» **DESCRIPTION OF THE TASK**
If a line comes after the one containing "red circle: moved 1 px down", leave it out; copy every line before it, and that line too, exactly as written, starting from the first line of the entries.

» **Saved entries**
§
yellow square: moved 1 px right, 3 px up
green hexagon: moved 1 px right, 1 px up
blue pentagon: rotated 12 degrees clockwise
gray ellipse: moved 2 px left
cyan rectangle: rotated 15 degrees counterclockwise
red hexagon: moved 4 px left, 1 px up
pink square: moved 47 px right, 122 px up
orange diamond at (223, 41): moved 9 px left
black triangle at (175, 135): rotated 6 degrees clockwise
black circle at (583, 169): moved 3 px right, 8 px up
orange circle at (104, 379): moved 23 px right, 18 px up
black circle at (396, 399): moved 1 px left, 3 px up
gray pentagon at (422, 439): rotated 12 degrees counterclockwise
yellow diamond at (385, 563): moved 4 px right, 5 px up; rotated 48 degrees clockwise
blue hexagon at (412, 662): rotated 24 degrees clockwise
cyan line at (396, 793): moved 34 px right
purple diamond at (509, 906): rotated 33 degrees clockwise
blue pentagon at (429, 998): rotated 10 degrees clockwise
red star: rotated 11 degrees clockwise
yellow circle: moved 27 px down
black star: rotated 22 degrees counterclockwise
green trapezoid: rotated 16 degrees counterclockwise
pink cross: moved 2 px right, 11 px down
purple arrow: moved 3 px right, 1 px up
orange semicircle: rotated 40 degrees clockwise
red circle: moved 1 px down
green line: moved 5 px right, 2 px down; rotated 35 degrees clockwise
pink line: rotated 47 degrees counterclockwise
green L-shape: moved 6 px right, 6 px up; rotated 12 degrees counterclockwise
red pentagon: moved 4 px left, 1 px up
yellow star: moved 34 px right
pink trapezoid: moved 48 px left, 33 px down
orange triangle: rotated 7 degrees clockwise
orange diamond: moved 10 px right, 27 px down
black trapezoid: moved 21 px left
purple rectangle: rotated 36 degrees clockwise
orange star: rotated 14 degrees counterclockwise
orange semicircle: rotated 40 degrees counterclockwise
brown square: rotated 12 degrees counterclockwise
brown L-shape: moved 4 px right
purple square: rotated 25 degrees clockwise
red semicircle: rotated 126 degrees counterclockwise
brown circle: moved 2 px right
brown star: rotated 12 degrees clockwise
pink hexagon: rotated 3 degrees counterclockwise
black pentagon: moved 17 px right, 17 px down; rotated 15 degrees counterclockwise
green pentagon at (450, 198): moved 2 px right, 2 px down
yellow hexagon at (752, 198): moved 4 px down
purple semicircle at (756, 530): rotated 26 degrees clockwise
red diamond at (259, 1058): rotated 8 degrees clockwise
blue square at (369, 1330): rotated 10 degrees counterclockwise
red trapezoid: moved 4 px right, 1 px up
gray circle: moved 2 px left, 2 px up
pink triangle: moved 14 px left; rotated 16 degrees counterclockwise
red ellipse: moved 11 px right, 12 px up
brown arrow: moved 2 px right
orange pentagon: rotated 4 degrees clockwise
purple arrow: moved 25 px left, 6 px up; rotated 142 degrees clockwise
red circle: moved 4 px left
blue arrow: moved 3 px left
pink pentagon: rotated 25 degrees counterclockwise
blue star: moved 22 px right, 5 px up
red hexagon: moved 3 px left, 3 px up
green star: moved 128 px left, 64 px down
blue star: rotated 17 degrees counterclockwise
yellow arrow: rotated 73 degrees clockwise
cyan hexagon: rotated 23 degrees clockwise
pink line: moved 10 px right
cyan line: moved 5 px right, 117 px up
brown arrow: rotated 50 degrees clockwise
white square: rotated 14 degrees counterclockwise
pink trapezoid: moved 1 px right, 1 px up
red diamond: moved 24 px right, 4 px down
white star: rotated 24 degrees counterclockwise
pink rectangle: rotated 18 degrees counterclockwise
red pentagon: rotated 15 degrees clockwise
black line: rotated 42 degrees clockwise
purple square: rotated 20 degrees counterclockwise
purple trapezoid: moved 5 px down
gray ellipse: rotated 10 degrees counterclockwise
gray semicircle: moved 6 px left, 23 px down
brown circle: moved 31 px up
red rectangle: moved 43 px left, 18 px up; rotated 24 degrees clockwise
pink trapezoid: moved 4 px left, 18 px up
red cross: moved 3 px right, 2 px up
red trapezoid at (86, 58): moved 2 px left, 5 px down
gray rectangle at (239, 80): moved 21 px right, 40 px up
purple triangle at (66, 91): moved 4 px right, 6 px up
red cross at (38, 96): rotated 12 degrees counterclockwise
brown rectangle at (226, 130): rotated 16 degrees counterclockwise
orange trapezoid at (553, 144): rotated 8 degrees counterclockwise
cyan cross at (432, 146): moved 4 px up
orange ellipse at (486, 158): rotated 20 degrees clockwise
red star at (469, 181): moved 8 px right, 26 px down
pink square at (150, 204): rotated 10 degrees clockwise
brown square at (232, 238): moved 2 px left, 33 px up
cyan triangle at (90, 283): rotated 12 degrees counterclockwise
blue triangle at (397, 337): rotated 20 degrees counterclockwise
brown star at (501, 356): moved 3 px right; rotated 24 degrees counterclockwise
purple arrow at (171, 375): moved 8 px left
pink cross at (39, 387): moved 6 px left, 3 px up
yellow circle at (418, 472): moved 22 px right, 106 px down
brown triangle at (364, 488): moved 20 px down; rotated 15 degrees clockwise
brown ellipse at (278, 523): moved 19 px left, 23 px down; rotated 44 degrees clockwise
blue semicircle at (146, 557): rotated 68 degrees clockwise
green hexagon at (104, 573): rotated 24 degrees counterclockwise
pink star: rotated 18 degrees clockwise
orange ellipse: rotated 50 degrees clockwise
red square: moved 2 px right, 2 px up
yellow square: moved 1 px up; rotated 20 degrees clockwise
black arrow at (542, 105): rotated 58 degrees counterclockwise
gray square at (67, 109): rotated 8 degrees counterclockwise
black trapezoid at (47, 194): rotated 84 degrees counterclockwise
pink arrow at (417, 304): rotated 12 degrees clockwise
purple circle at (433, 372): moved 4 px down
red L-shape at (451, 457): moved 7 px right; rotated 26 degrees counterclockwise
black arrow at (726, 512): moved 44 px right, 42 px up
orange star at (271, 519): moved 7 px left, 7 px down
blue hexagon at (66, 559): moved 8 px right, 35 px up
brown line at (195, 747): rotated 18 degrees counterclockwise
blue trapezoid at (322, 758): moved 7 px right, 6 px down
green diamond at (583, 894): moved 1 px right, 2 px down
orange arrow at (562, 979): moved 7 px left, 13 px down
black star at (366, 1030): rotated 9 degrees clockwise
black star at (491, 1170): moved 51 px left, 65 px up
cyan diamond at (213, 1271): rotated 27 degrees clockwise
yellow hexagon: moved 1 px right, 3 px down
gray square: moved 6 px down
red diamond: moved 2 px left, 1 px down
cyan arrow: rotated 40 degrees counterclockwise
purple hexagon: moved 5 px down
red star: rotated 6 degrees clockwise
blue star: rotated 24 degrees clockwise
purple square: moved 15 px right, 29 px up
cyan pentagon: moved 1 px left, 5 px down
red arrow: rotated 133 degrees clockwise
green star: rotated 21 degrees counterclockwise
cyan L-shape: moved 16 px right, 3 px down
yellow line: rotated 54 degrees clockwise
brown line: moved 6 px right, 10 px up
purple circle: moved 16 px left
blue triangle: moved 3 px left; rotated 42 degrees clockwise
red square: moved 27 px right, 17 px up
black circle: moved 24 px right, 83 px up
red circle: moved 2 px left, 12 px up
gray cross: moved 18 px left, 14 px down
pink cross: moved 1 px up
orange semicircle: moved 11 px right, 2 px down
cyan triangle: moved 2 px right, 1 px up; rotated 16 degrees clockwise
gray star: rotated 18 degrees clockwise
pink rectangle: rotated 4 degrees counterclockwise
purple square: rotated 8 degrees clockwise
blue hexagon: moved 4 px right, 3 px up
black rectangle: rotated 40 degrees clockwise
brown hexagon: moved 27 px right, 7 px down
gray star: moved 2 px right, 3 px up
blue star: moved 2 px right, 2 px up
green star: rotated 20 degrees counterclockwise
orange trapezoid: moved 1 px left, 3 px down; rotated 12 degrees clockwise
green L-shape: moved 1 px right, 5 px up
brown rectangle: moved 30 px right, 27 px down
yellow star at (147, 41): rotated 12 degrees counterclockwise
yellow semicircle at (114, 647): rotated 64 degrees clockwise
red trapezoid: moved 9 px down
§
» **OUTPUT BELOW**
yellow square: moved 1 px right, 3 px up
green hexagon: moved 1 px right, 1 px up
blue pentagon: rotated 12 degrees clockwise
gray ellipse: moved 2 px left
cyan rectangle: rotated 15 degrees counterclockwise
red hexagon: moved 4 px left, 1 px up
pink square: moved 47 px right, 122 px up
orange diamond at (223, 41): moved 9 px left
black triangle at (175, 135): rotated 6 degrees clockwise
black circle at (583, 169): moved 3 px right, 8 px up
orange circle at (104, 379): moved 23 px right, 18 px up
black circle at (396, 399): moved 1 px left, 3 px up
gray pentagon at (422, 439): rotated 12 degrees counterclockwise
yellow diamond at (385, 563): moved 4 px right, 5 px up; rotated 48 degrees clockwise
blue hexagon at (412, 662): rotated 24 degrees clockwise
cyan line at (396, 793): moved 34 px right
purple diamond at (509, 906): rotated 33 degrees clockwise
blue pentagon at (429, 998): rotated 10 degrees clockwise
red star: rotated 11 degrees clockwise
yellow circle: moved 27 px down
black star: rotated 22 degrees counterclockwise
green trapezoid: rotated 16 degrees counterclockwise
pink cross: moved 2 px right, 11 px down
purple arrow: moved 3 px right, 1 px up
orange semicircle: rotated 40 degrees clockwise
red circle: moved 1 px down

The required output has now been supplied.